◆ Work request ◆
Could you output every record below exactly, leaving out the pictures?

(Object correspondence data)
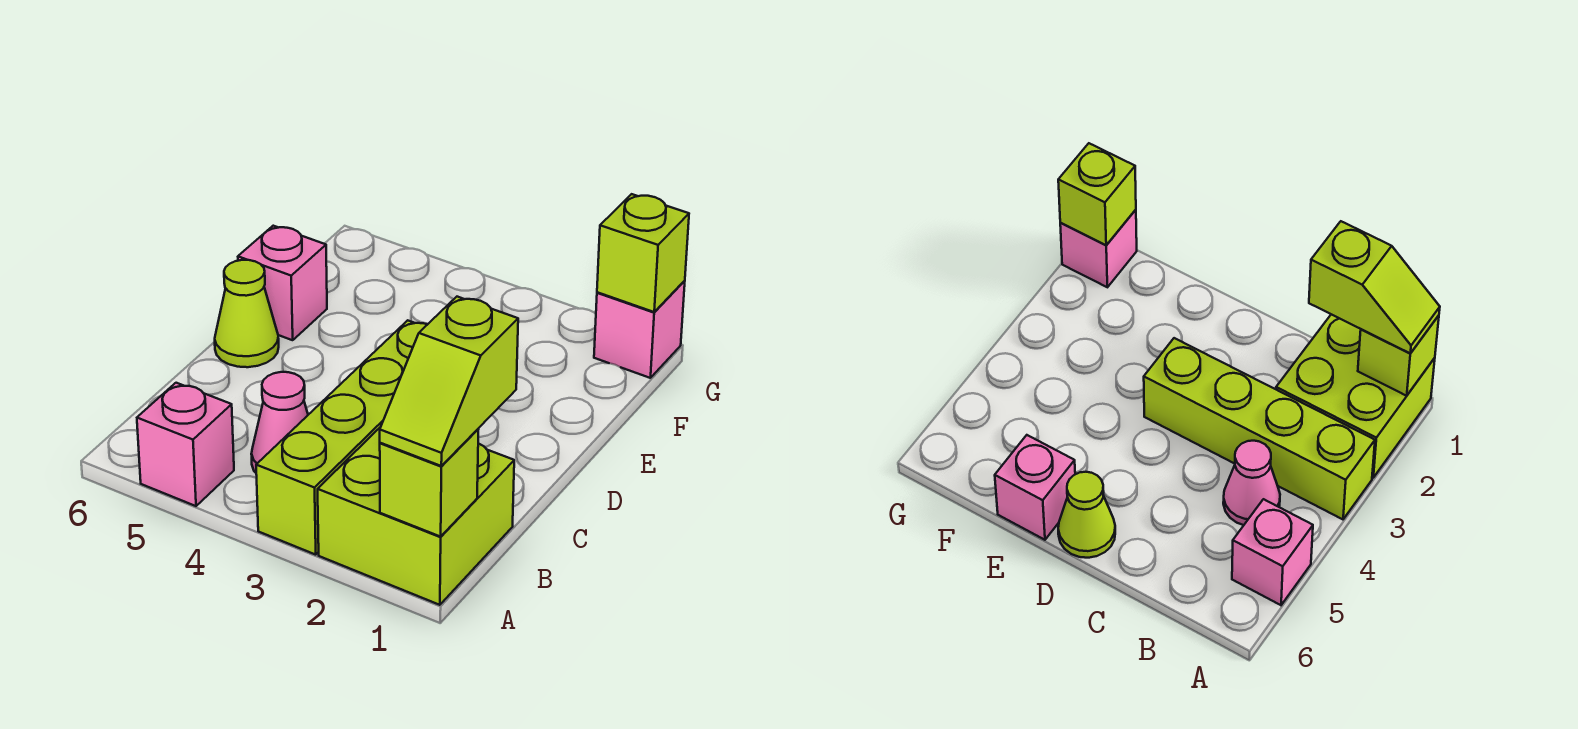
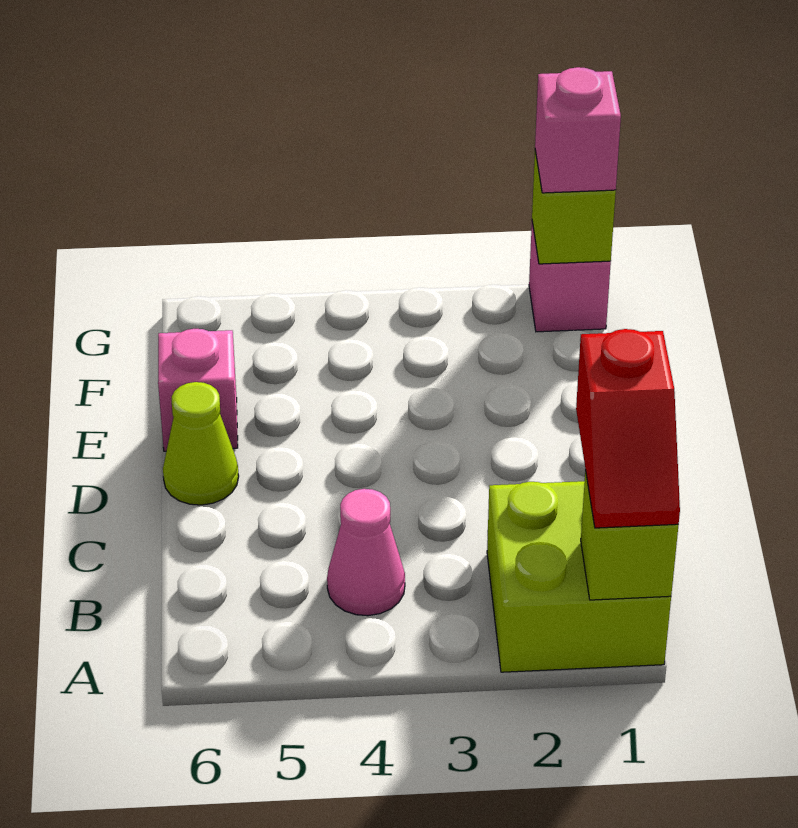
lime slope A1:B1 level 3 top B -> red slope A1:B1 level 3 top B
lime brick A3:D3 level 1 -> none
pink brick A5 level 1 -> pink brick G1 level 3

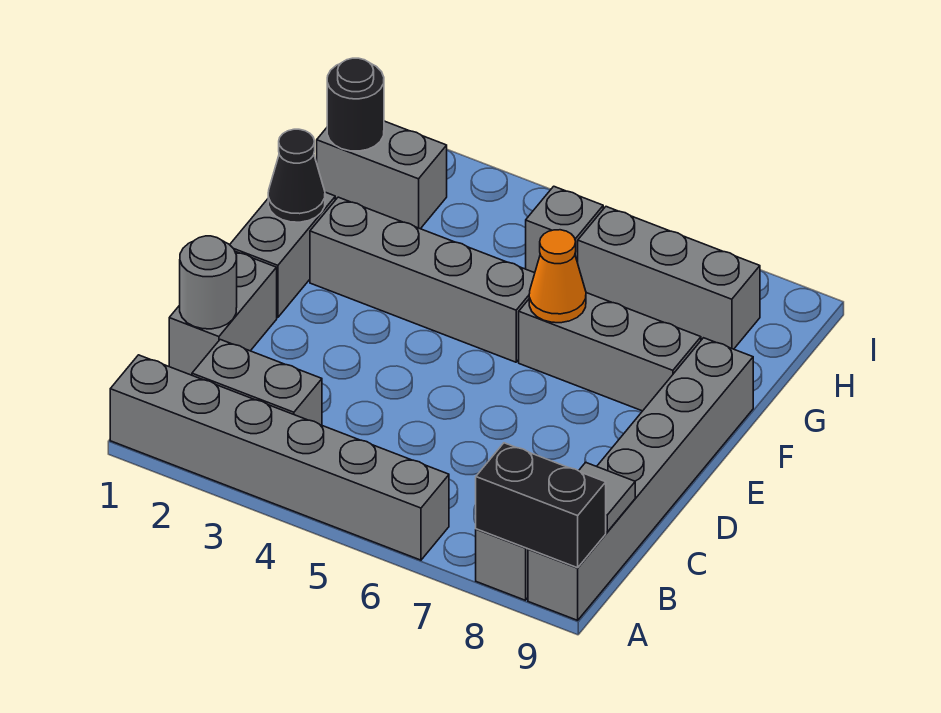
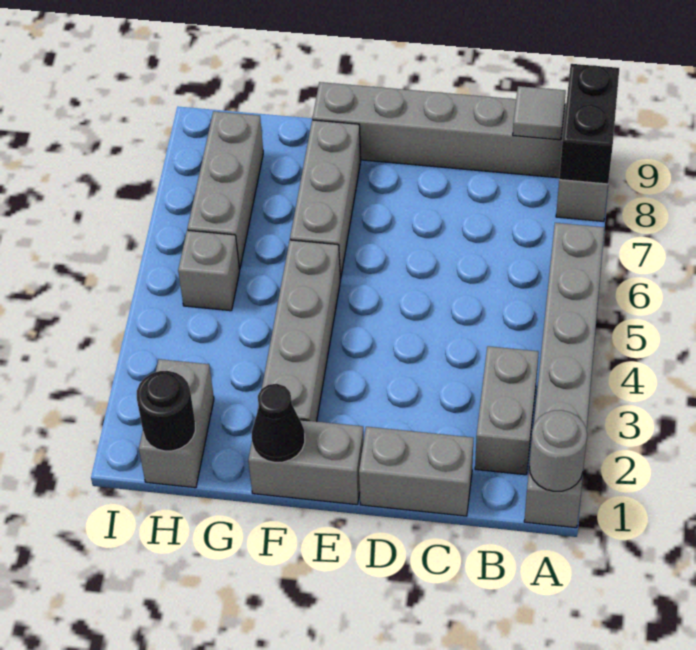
grey round brick C1 level 2 -> grey round brick A1 level 2
orange cone F6 level 2 -> none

◆ Result for this task ◆
lime slope A1:B1 level 3 top B -> red slope A1:B1 level 3 top B
lime brick A3:D3 level 1 -> none
pink brick A5 level 1 -> pink brick G1 level 3

grey round brick C1 level 2 -> grey round brick A1 level 2
orange cone F6 level 2 -> none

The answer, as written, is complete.